(Beginning of Record set)

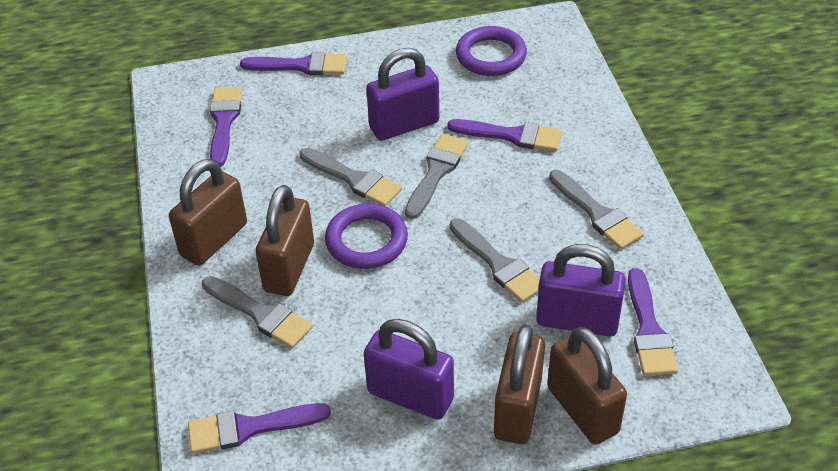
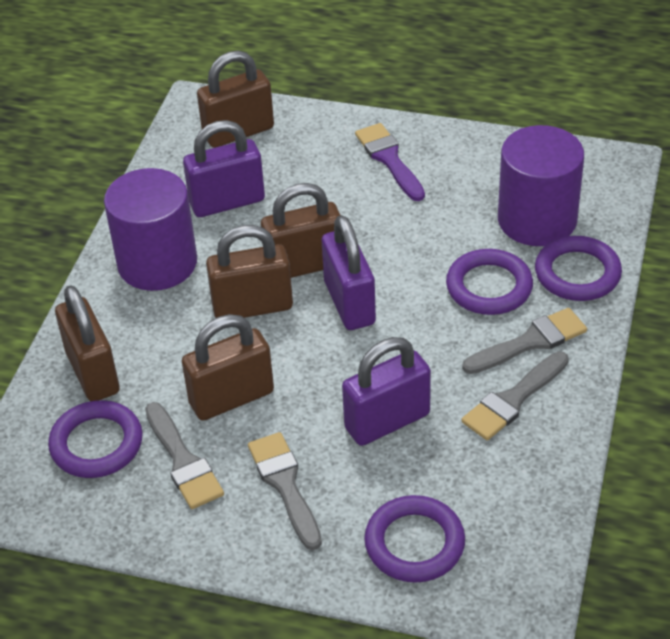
brown padlock: 4 -> 5
grey brush: 5 -> 4
purple brush: 5 -> 1
purple cylinder: 0 -> 2
purple ring: 2 -> 4

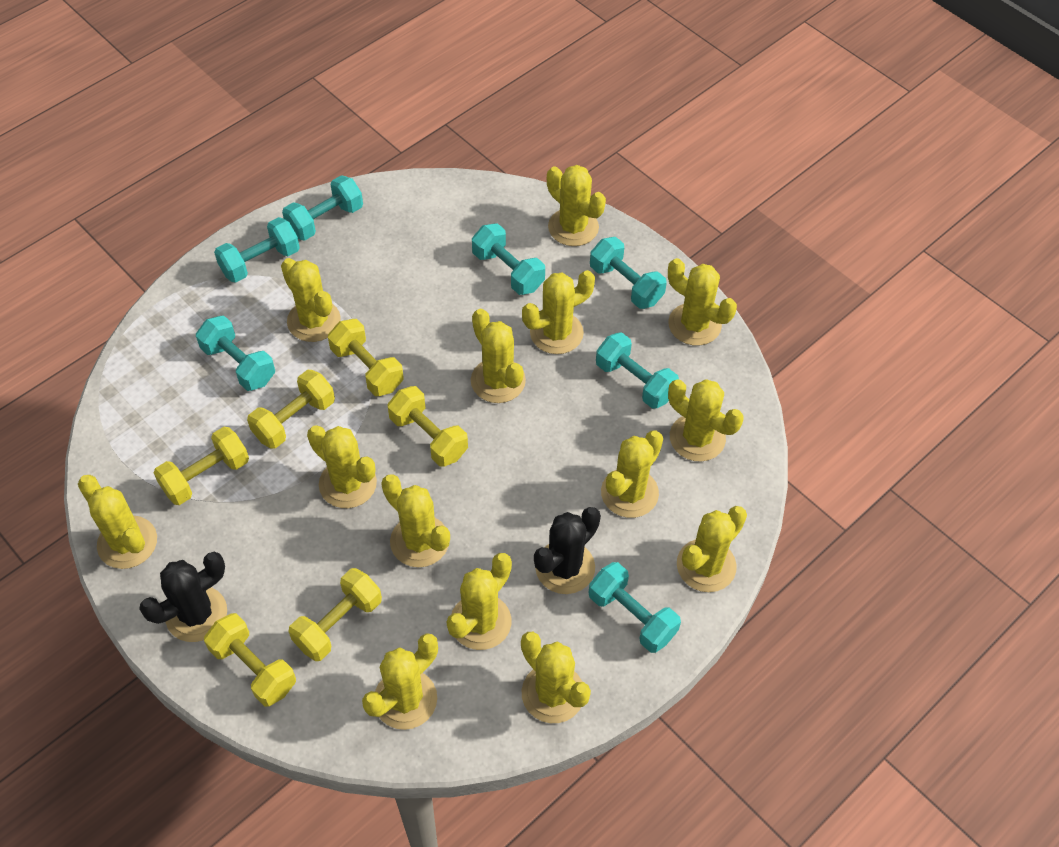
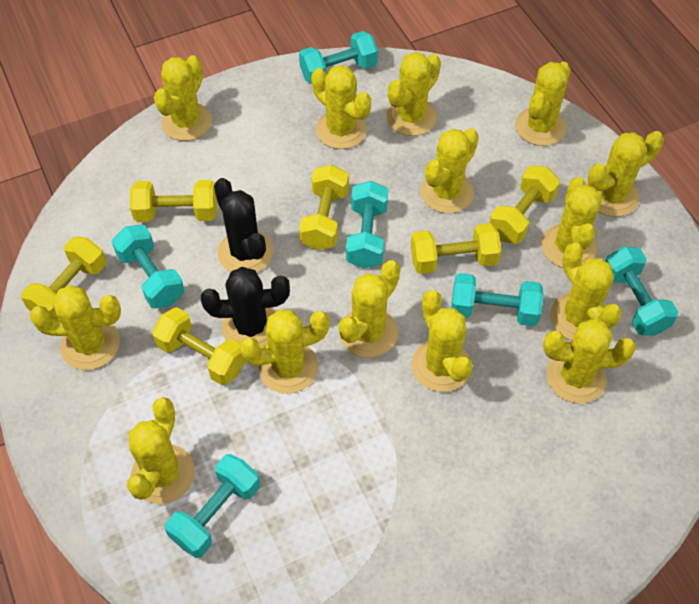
turquoise dumbbell: 7 -> 6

(End of Record set)

Show every line above in which the word "purple" occurs.

purple brush: 5 -> 1
purple cylinder: 0 -> 2
purple ring: 2 -> 4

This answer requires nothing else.